> Work task
Output the data word for word, dropping every image.

> Input
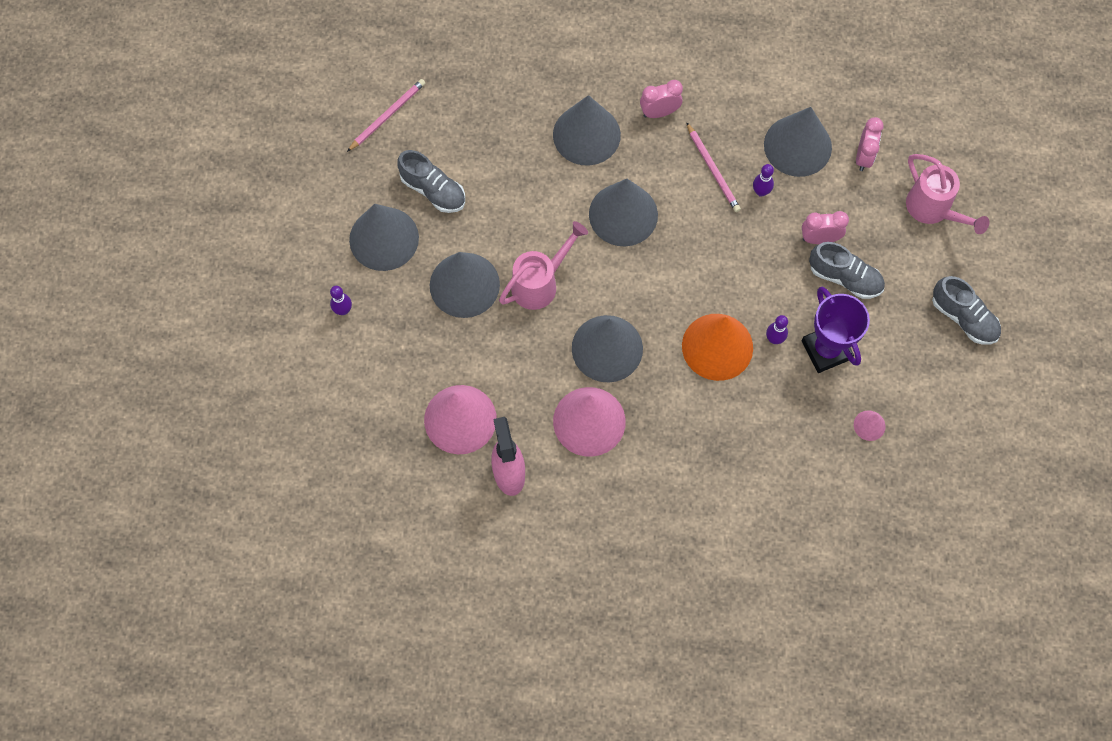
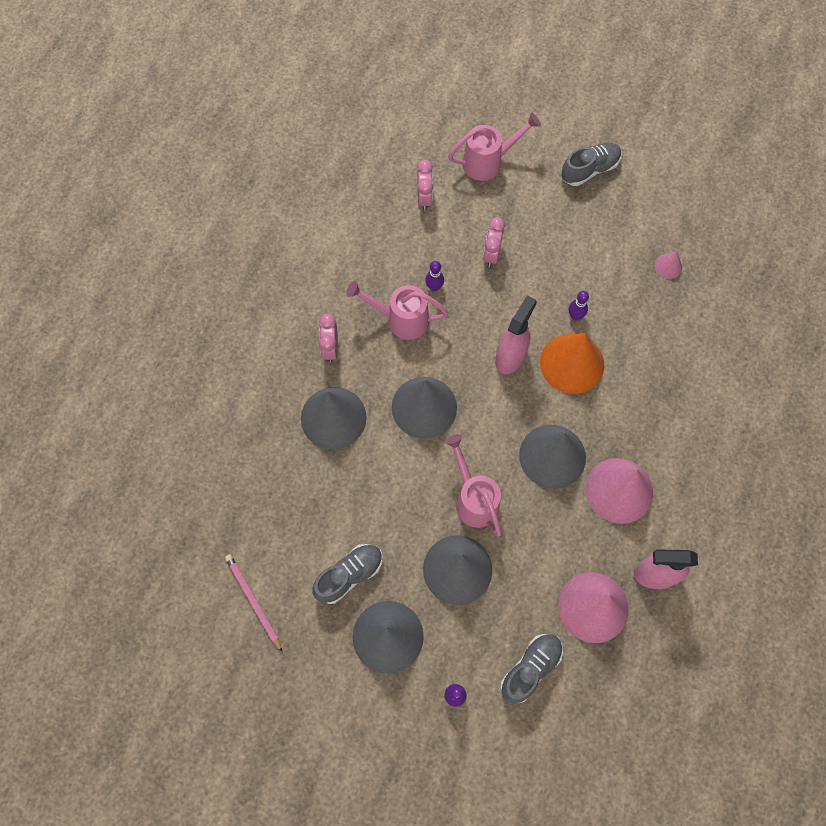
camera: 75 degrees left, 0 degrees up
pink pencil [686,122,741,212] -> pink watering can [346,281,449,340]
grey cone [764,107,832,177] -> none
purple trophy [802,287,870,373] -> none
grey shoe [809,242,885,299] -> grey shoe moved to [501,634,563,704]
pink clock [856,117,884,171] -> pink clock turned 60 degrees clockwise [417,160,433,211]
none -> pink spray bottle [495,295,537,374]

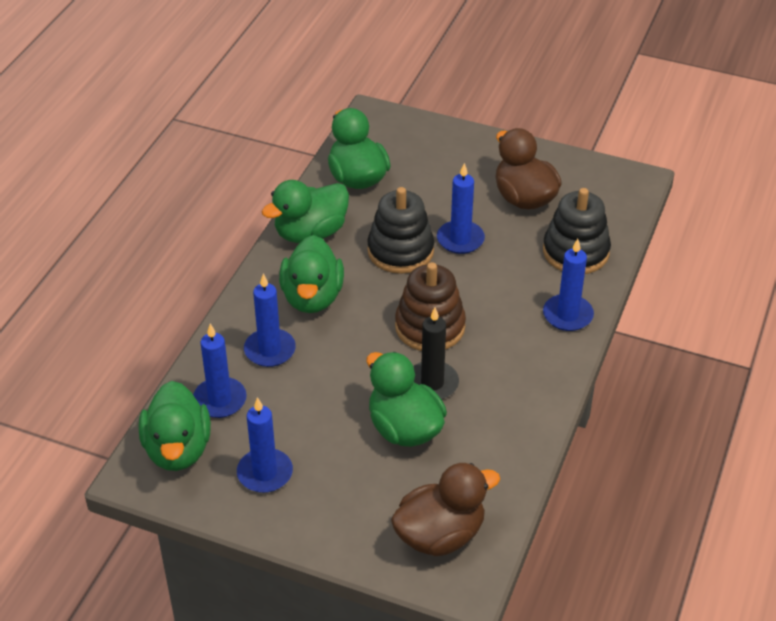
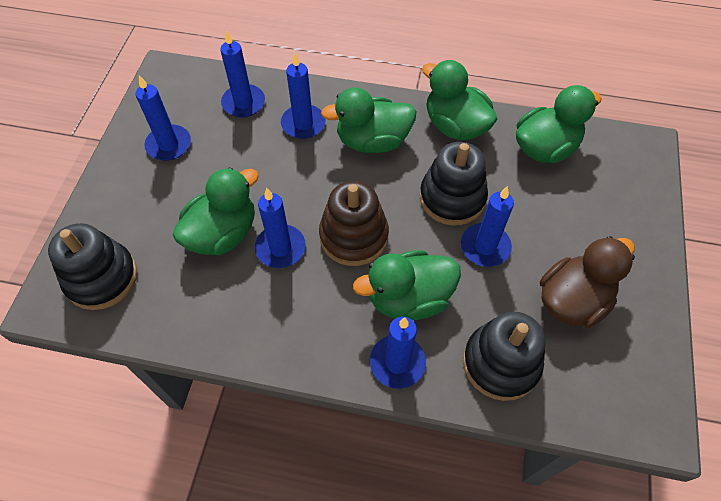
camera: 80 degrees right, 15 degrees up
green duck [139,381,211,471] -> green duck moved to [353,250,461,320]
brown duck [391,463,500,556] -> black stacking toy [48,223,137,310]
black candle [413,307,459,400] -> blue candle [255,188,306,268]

> Answer section
camera: 75 degrees left, 0 degrees up
pink pencil [686,122,741,212] -> pink watering can [346,281,449,340]
grey cone [764,107,832,177] -> none
purple trophy [802,287,870,373] -> none
grey shoe [809,242,885,299] -> grey shoe moved to [501,634,563,704]
pink clock [856,117,884,171] -> pink clock turned 60 degrees clockwise [417,160,433,211]
none -> pink spray bottle [495,295,537,374]

camera: 80 degrees right, 15 degrees up
green duck [139,381,211,471] -> green duck moved to [353,250,461,320]
brown duck [391,463,500,556] -> black stacking toy [48,223,137,310]
black candle [413,307,459,400] -> blue candle [255,188,306,268]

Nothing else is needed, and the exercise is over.